▸ **Set exercise**
Swap "purple trapezoid" for "purple hexagon" in the material, starting with the line with "blue line: moved 9 px up" and going on through the line with "green arrow: rotated", leaving everything else unchanged. Return only those lines, without the picture lines.

(Dataset records)
----------

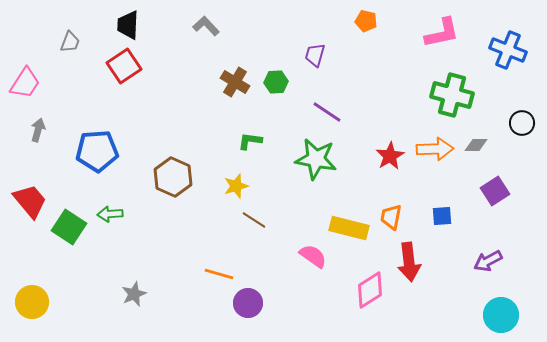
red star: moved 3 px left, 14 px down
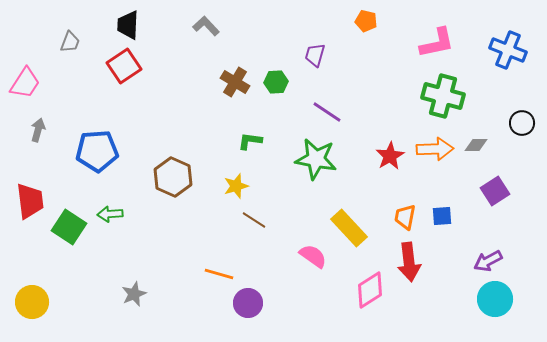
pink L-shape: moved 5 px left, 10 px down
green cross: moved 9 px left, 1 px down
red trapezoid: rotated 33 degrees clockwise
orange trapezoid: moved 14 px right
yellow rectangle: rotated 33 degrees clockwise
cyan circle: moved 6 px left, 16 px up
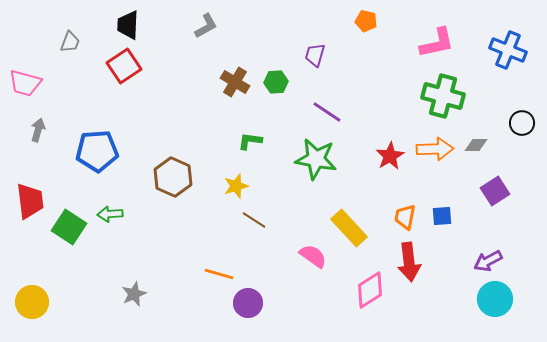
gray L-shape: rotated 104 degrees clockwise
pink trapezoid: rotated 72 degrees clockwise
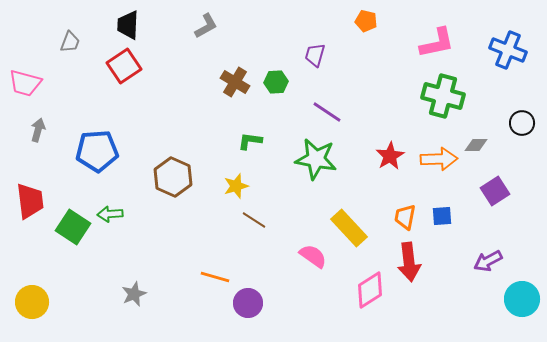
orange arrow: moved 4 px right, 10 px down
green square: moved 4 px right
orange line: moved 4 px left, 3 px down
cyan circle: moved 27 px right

----------

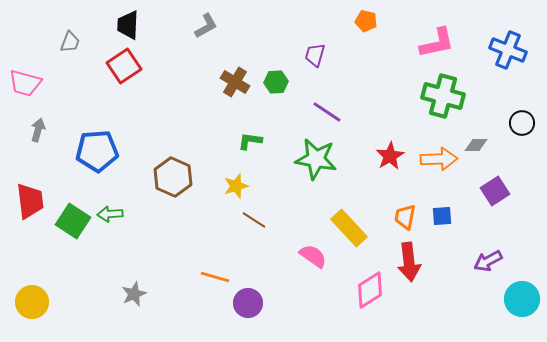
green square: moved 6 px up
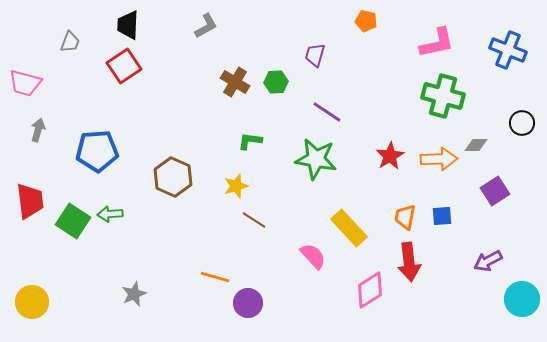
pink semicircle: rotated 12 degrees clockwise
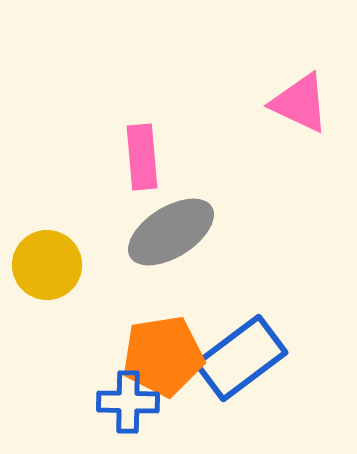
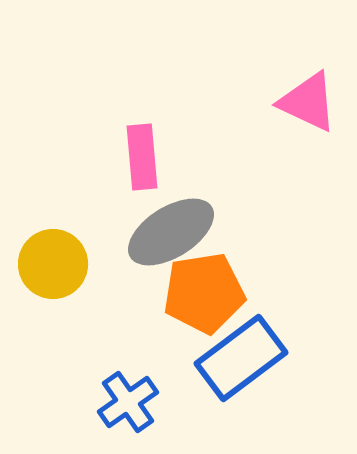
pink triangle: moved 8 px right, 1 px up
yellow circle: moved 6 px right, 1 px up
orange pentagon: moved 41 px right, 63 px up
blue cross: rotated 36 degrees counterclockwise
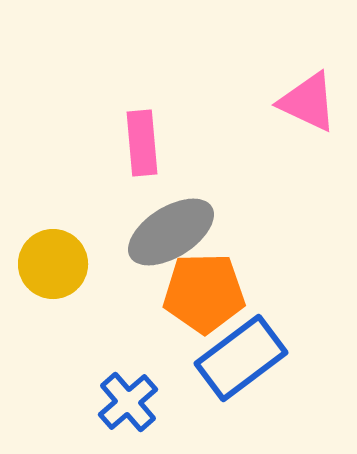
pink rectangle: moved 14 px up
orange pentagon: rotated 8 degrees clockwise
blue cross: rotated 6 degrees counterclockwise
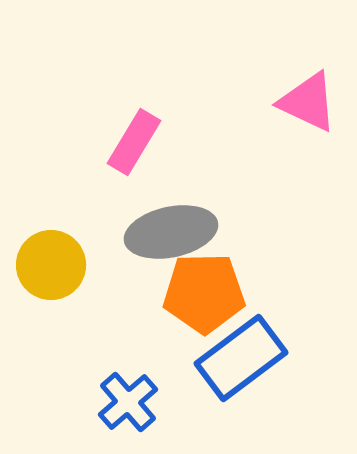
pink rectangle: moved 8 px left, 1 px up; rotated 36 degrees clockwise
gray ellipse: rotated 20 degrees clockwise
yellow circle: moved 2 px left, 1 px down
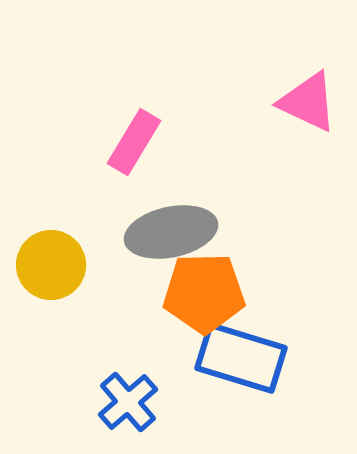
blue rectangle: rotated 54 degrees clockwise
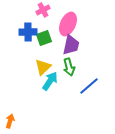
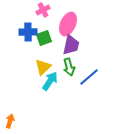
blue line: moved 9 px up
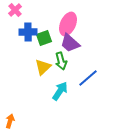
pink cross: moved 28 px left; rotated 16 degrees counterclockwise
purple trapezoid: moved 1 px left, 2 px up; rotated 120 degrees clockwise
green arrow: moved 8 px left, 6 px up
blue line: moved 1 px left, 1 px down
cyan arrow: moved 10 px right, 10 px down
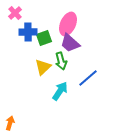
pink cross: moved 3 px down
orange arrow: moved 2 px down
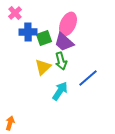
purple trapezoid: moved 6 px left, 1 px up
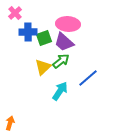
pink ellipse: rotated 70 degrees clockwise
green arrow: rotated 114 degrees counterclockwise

----------

▸ **Correct result**
blue line: moved 9 px up
pink cross: moved 28 px left; rotated 16 degrees counterclockwise
purple hexagon: moved 1 px left, 2 px up; rotated 120 degrees clockwise
green arrow: moved 8 px left, 6 px up
blue line: moved 1 px left, 1 px down
cyan arrow: moved 10 px right, 10 px down
pink cross: moved 3 px down
orange arrow: moved 2 px down
purple hexagon: moved 6 px left, 1 px up
pink ellipse: rotated 70 degrees clockwise
green arrow: rotated 114 degrees counterclockwise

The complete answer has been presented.